PROBLEM:
For this exercise, retype each line of the material below verbatim and omit any picture.

RECORDS SHOWN:
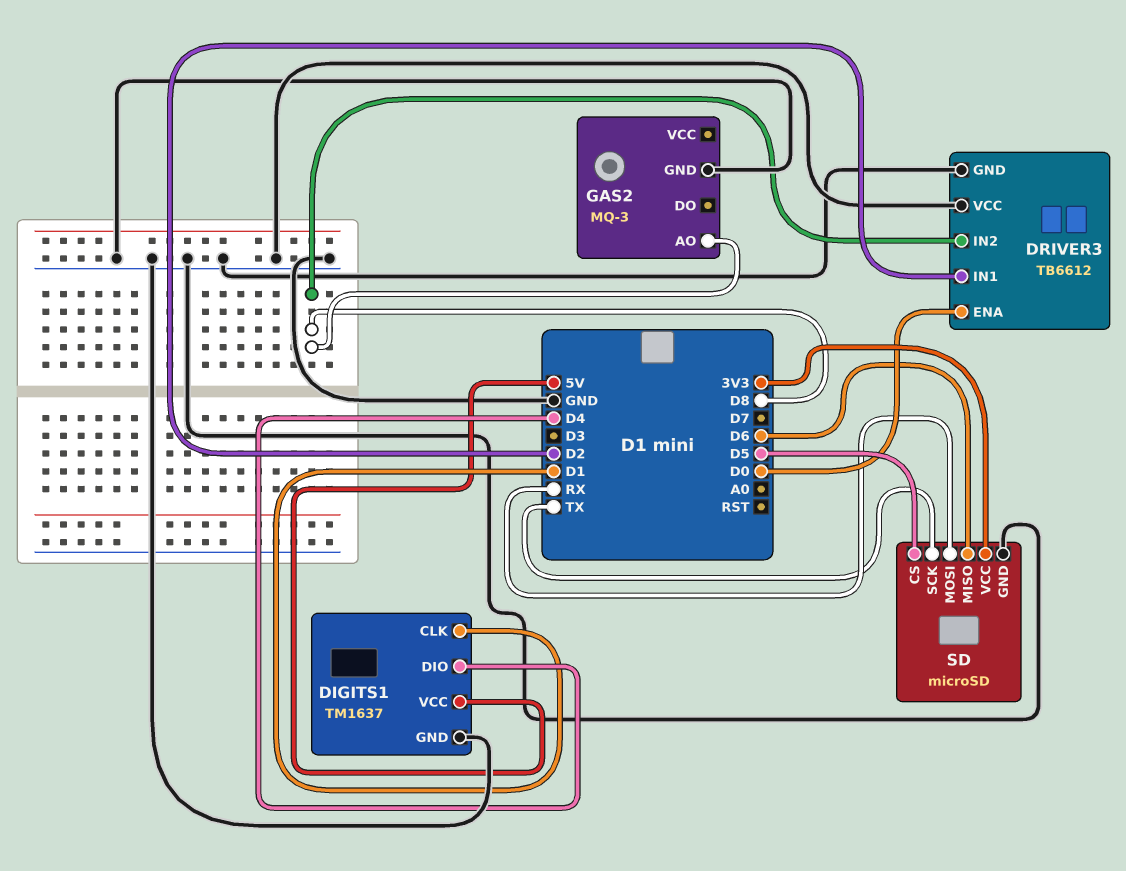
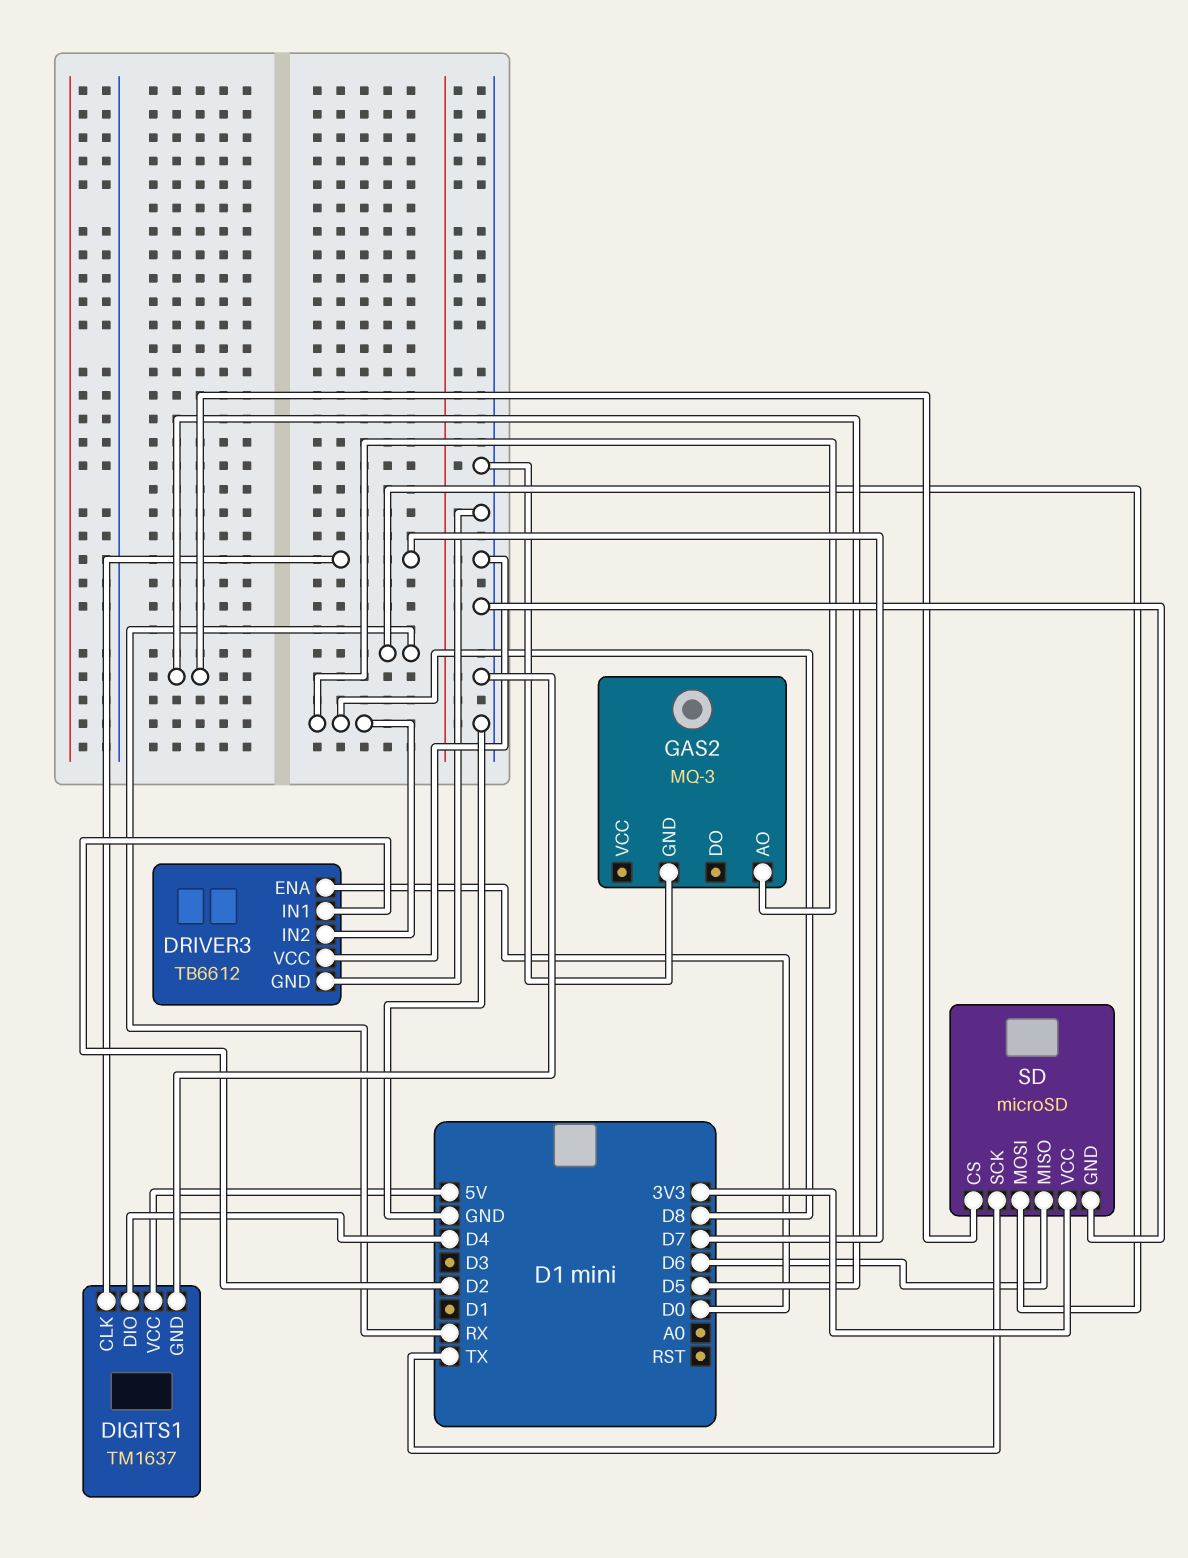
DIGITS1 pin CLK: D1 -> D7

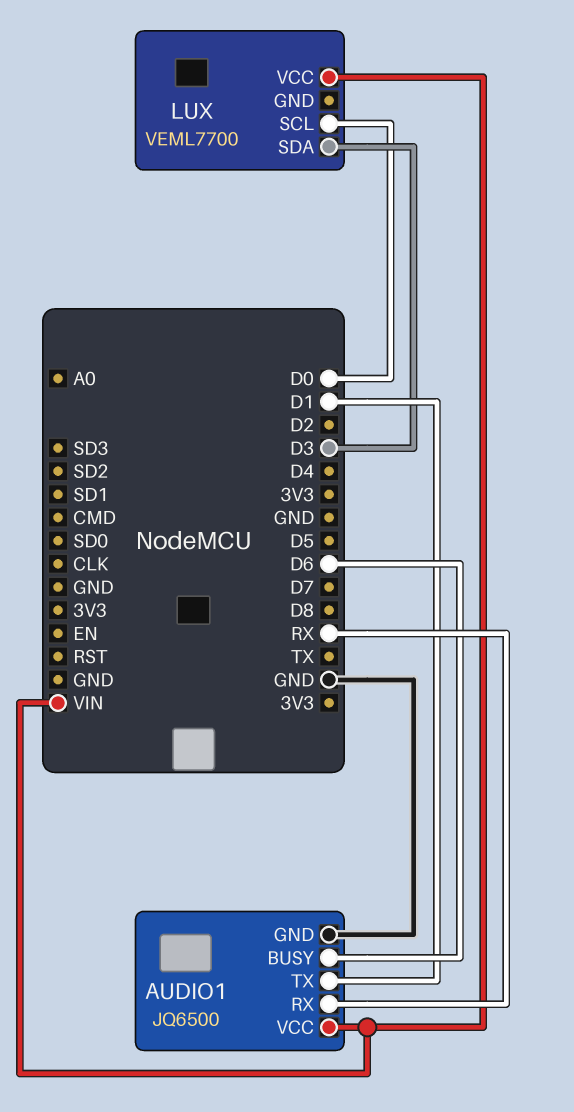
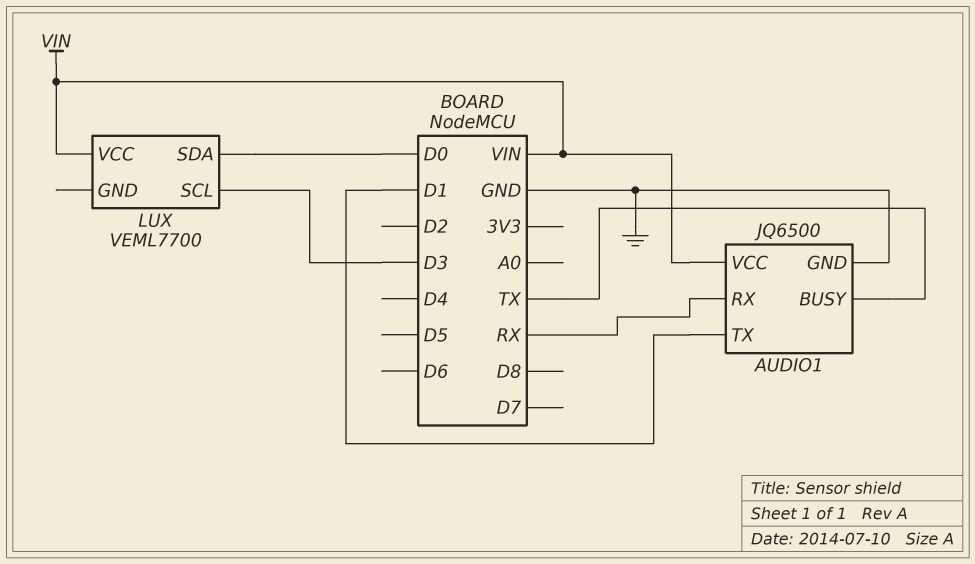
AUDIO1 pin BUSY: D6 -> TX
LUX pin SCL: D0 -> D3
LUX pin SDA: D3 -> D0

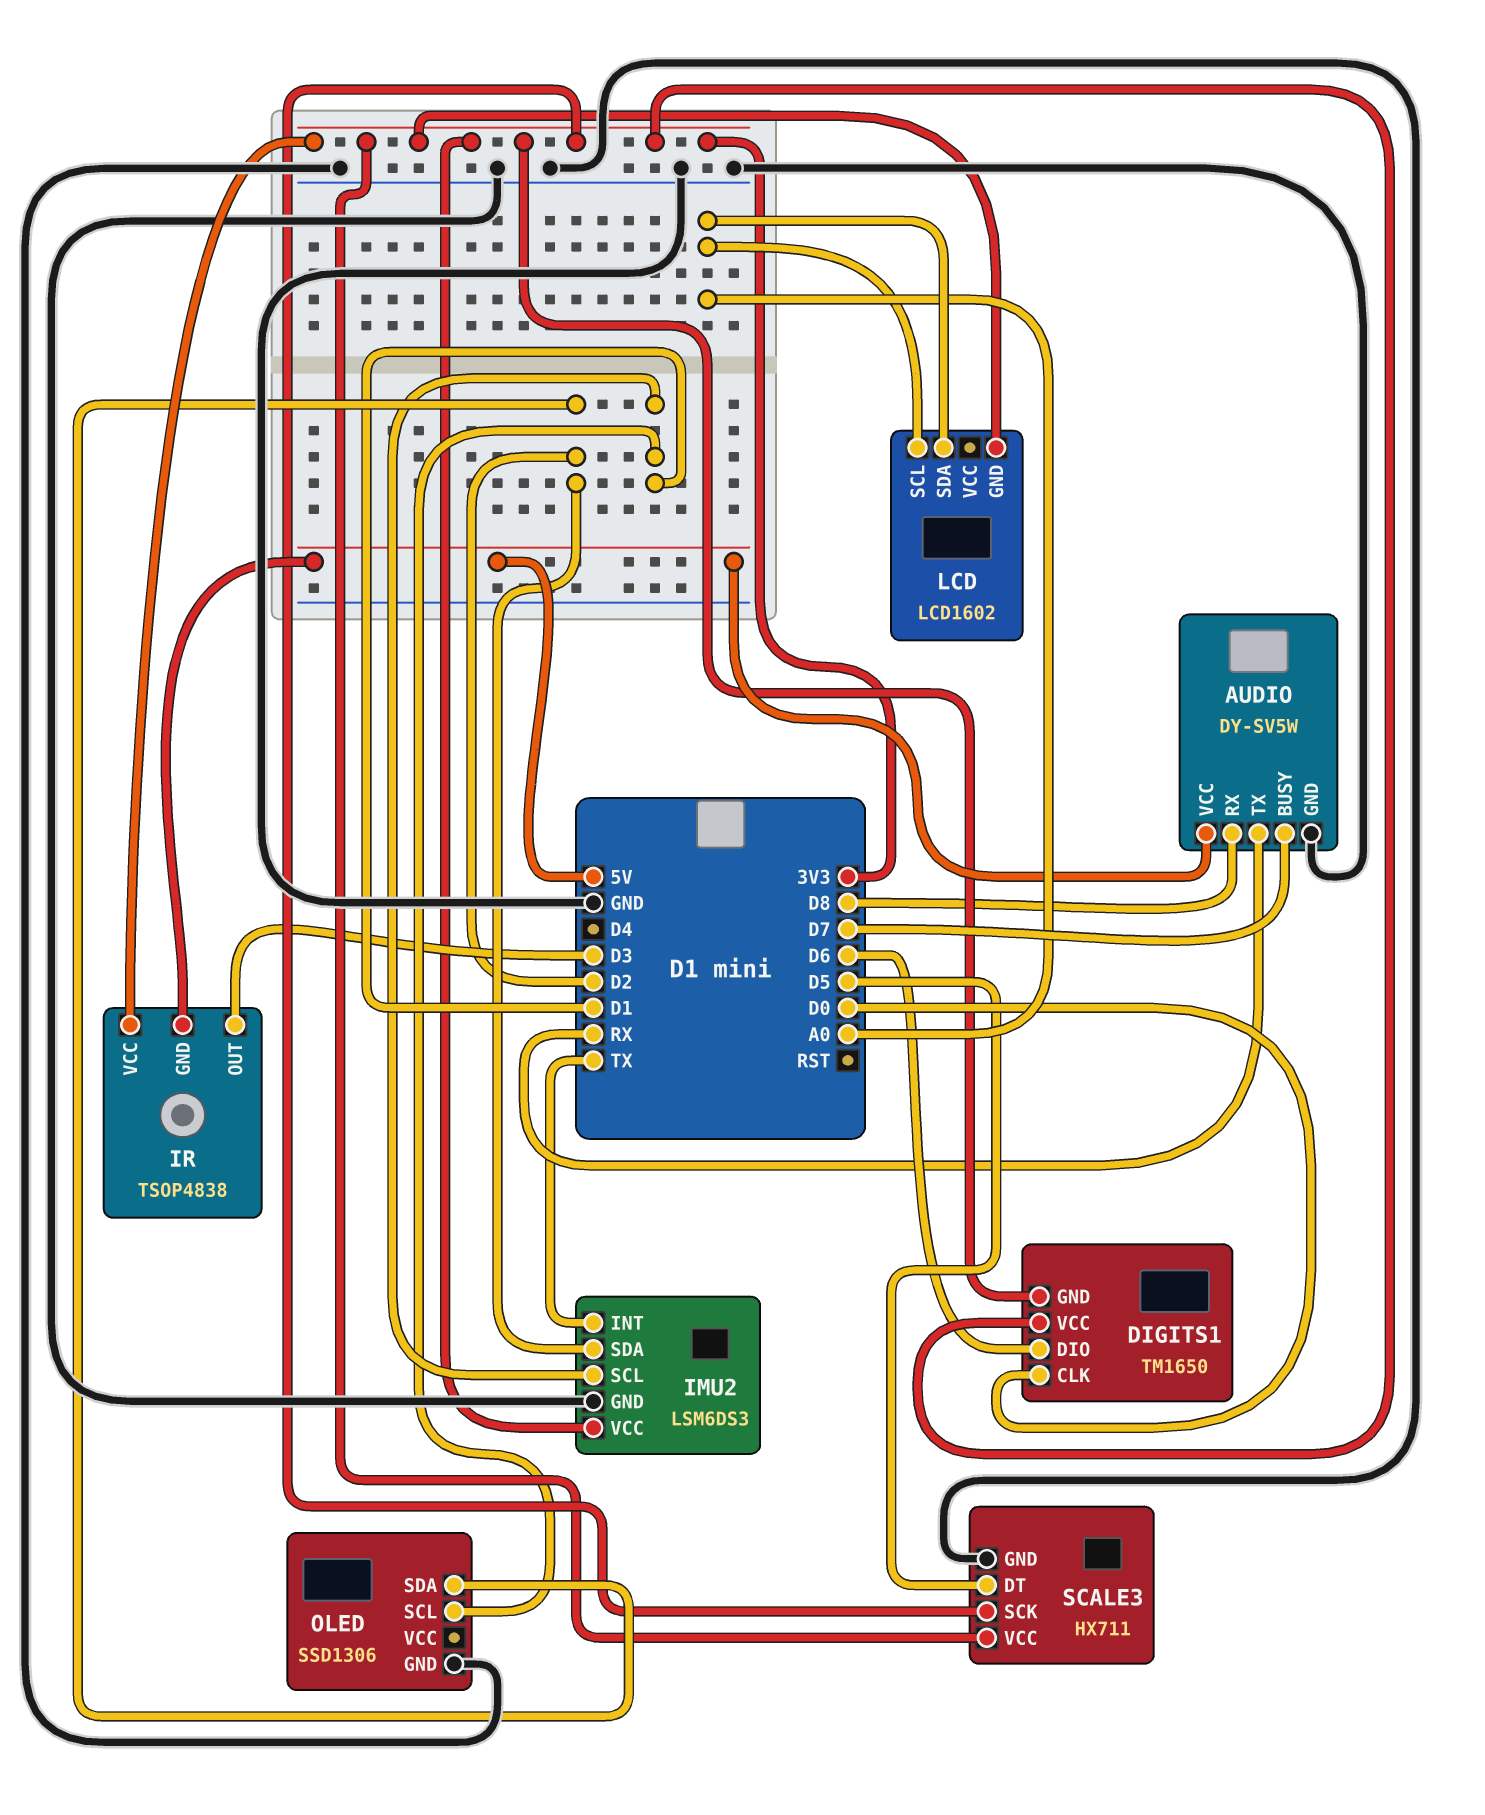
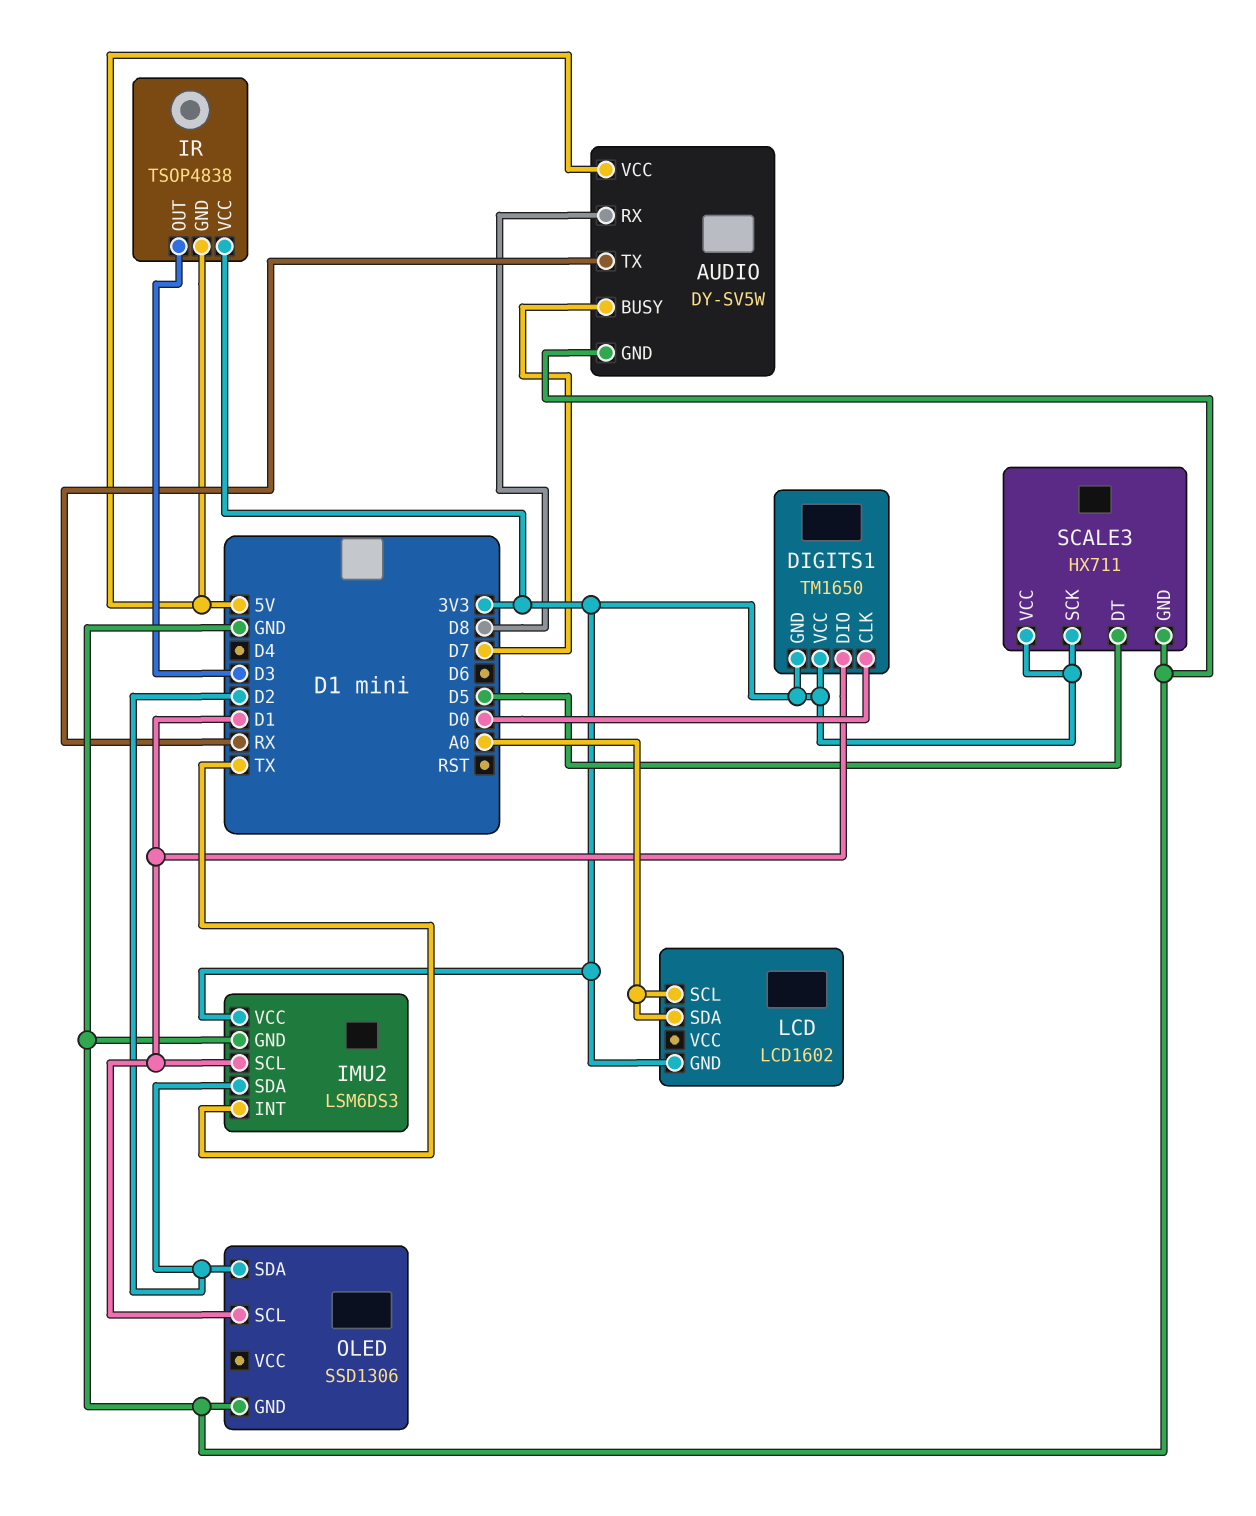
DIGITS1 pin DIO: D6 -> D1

ANSWER SPACE:
DIGITS1 pin CLK: D1 -> D7

AUDIO1 pin BUSY: D6 -> TX
LUX pin SCL: D0 -> D3
LUX pin SDA: D3 -> D0

DIGITS1 pin DIO: D6 -> D1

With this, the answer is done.